# WHAT THE EXERCISE ASKS
Each line of the listing that includes the string "NMOS" is to be identified and copied.

# DATASET EXCERPTS
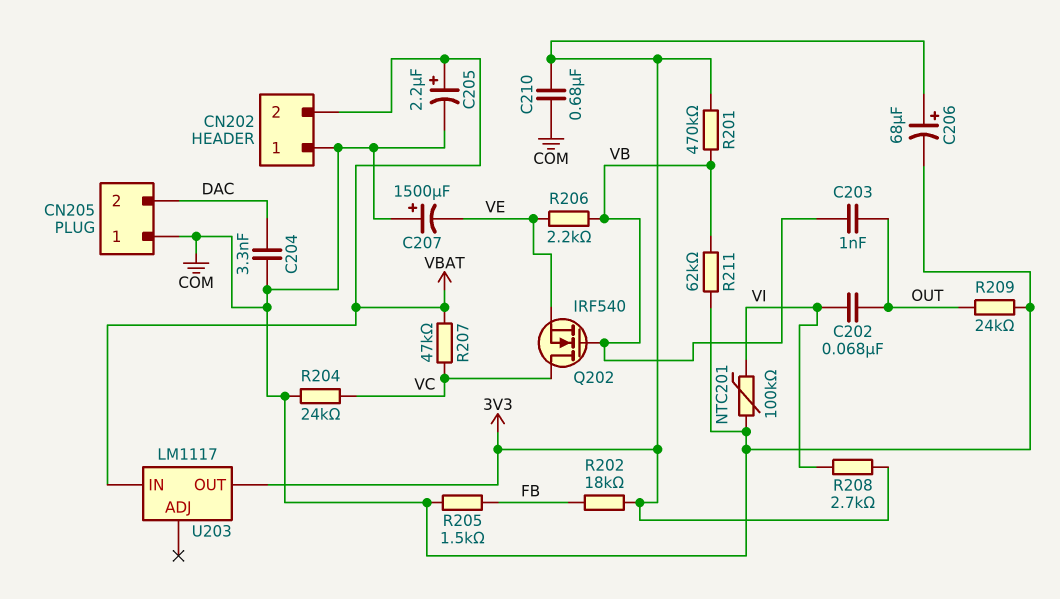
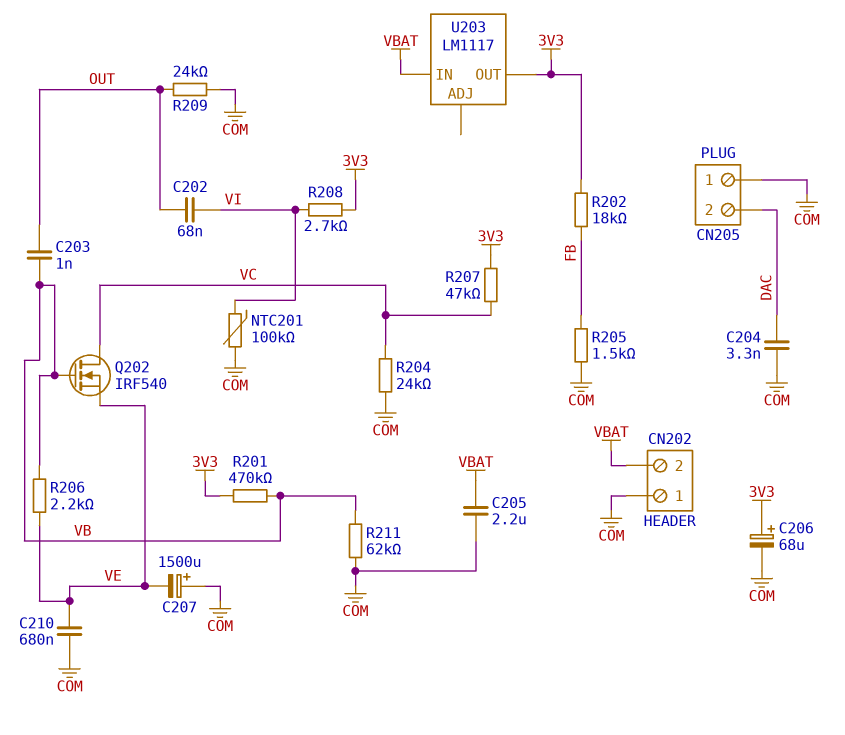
C205: 2.2uF (plus VBAT, minus COM) -> 2.2uF (COM, VBAT)
C210: 680nF (3V3, COM) -> 680nF (COM, VE)
R207: 47k (VBAT, VC) -> 47k (3V3, VC)

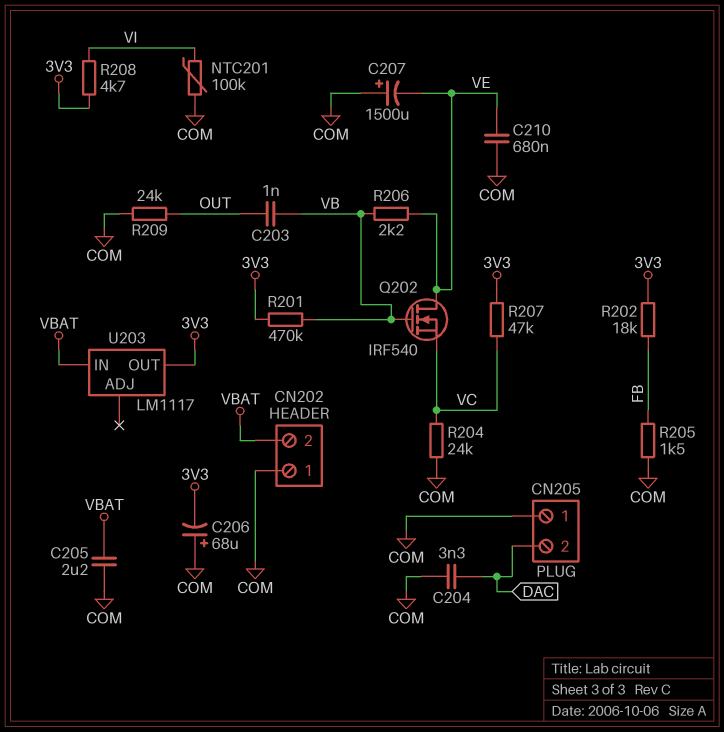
C202: 68nF (OUT, VI) -> none
C206: 68uF (plus 3V3, minus COM) -> 68uF (plus COM, minus 3V3)
Q202: NMOS IRF540 (G VB, D VC, S VE) -> NMOS IRF540 (G VB, D VE, S VC)
R208: 2.7k (3V3, VI) -> 4.7k (3V3, VI)
R211: 62k (COM, VB) -> none

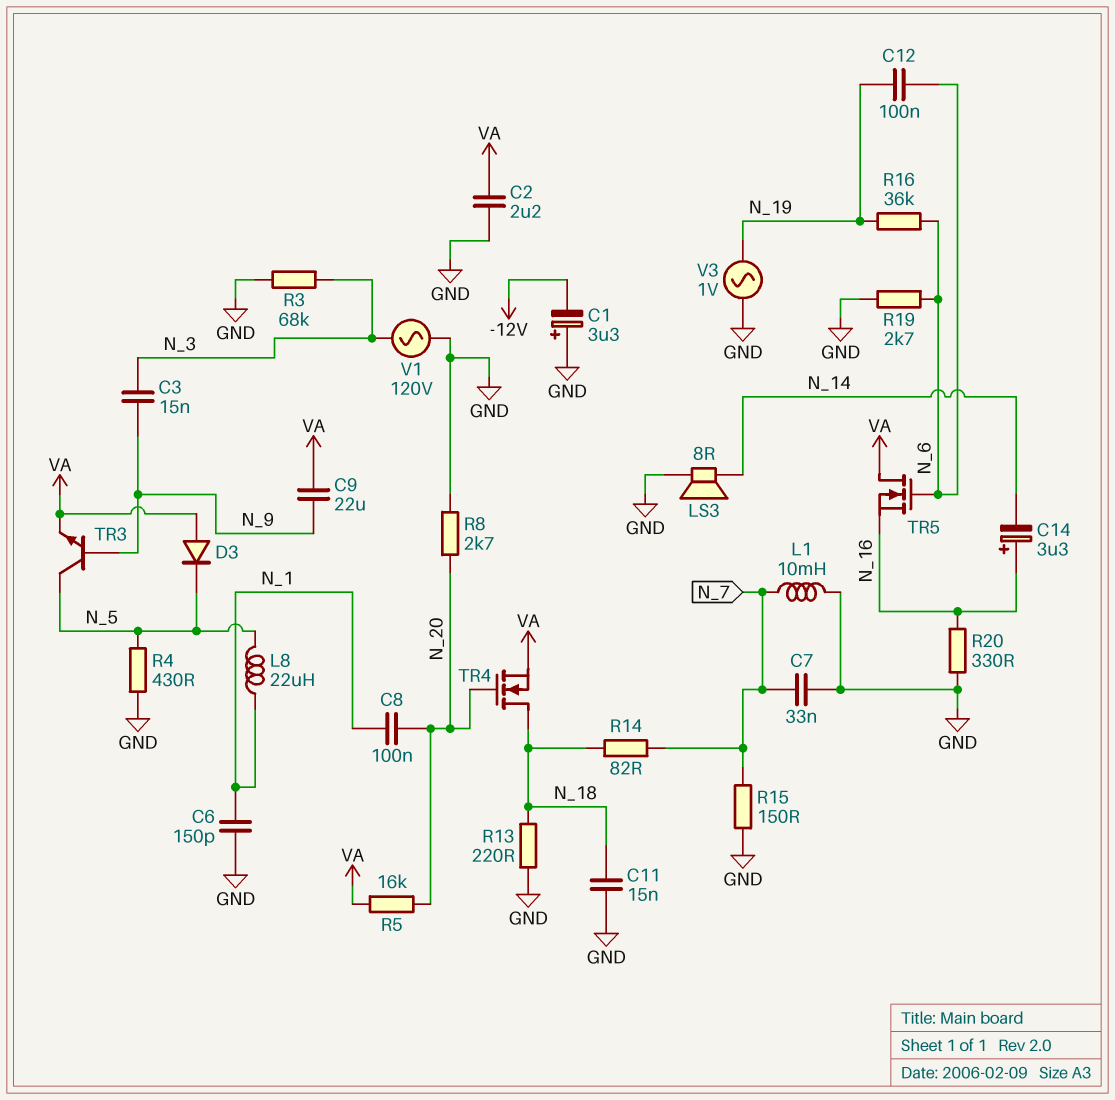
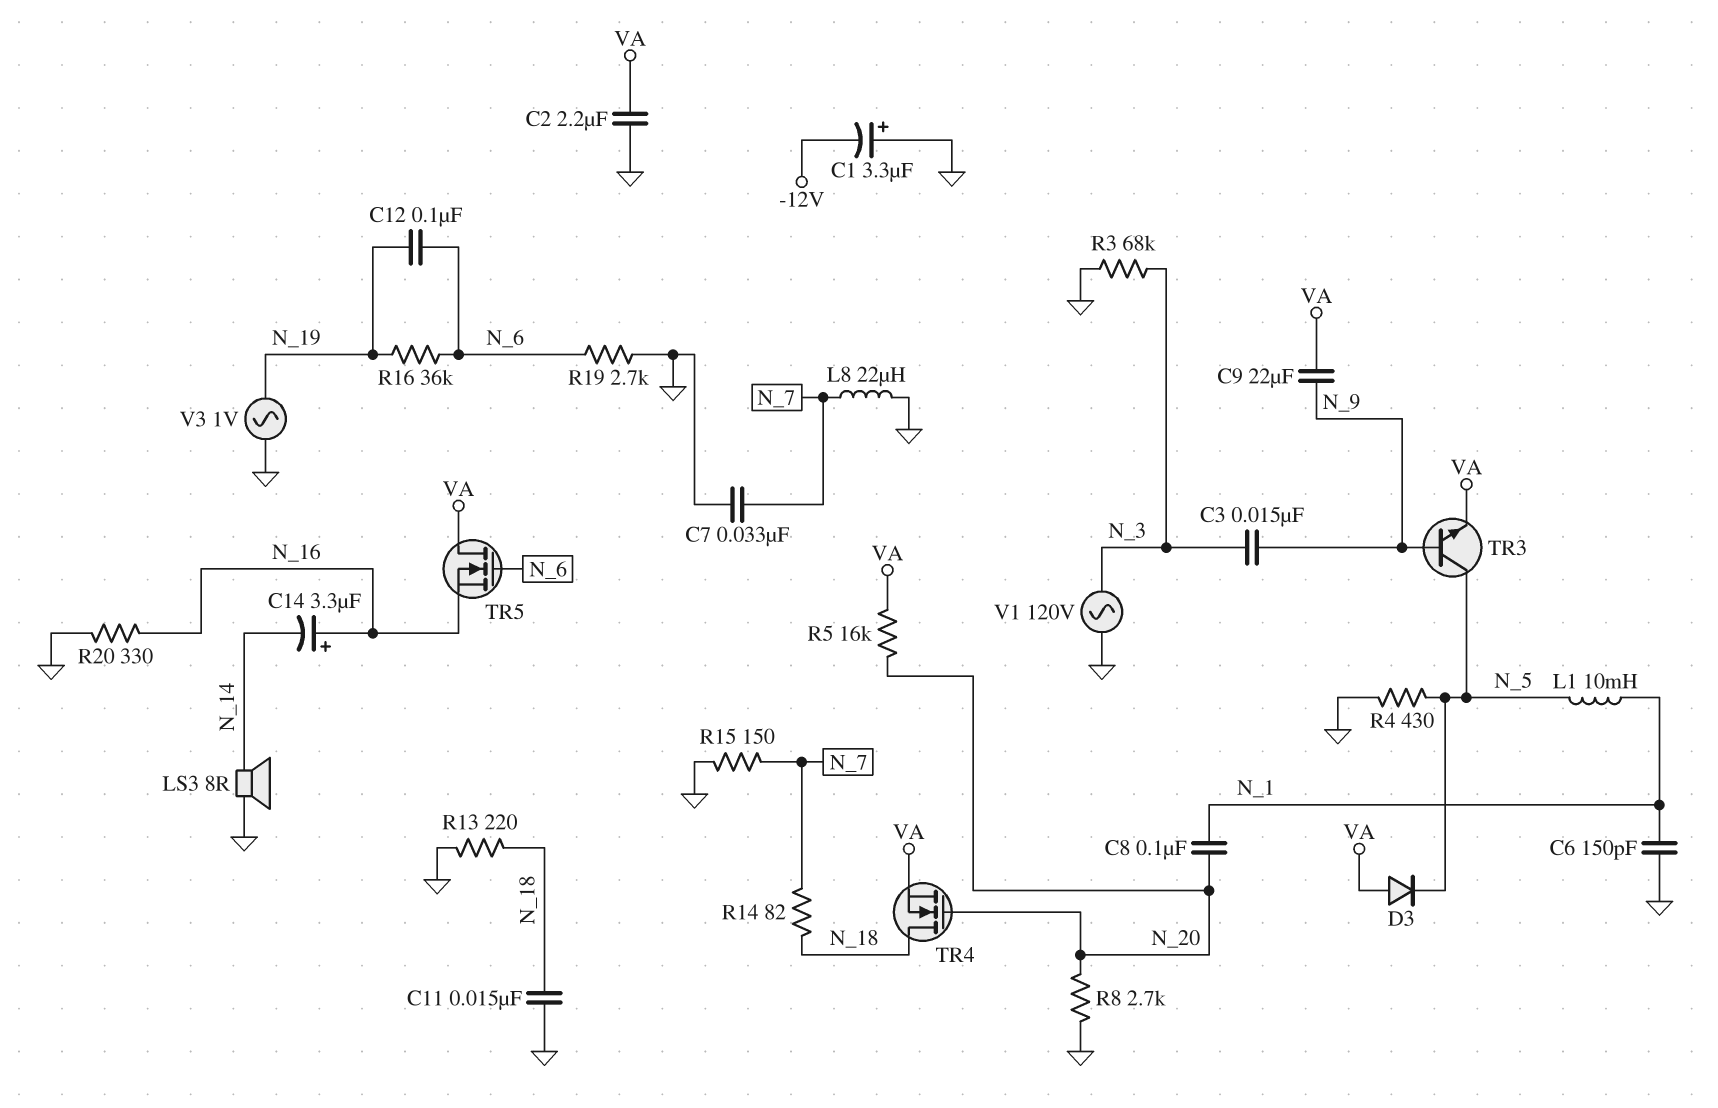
L1: 10mH (GND, N_7) -> 10mH (N_1, N_5)
L8: 22uH (N_1, N_5) -> 22uH (GND, N_7)

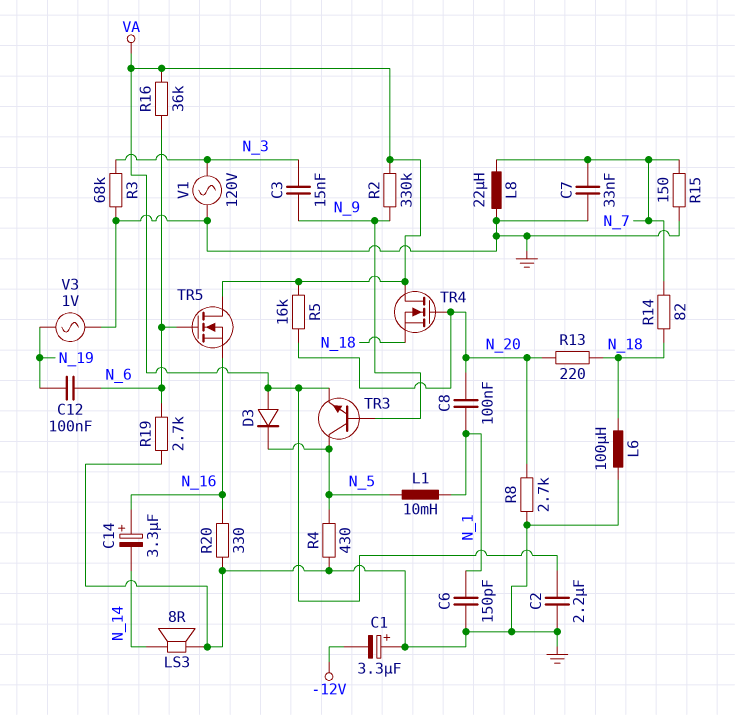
C9: 22uF (N_9, VA) -> none
C11: 15nF (GND, N_18) -> none
L6: none -> 100uH (GND, N_18)
R2: none -> 330k (N_9, VA)
R13: 220 (GND, N_18) -> 220 (N_18, N_20)
R16: 36k (N_6, N_19) -> 36k (N_6, VA)
TR4: NMOS (G N_20, D N_18, S VA) -> NMOS (G N_20, D VA, S N_18)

# TASK SOLUTION
Q202: NMOS IRF540 (G VB, D VC, S VE) -> NMOS IRF540 (G VB, D VE, S VC)
TR4: NMOS (G N_20, D N_18, S VA) -> NMOS (G N_20, D VA, S N_18)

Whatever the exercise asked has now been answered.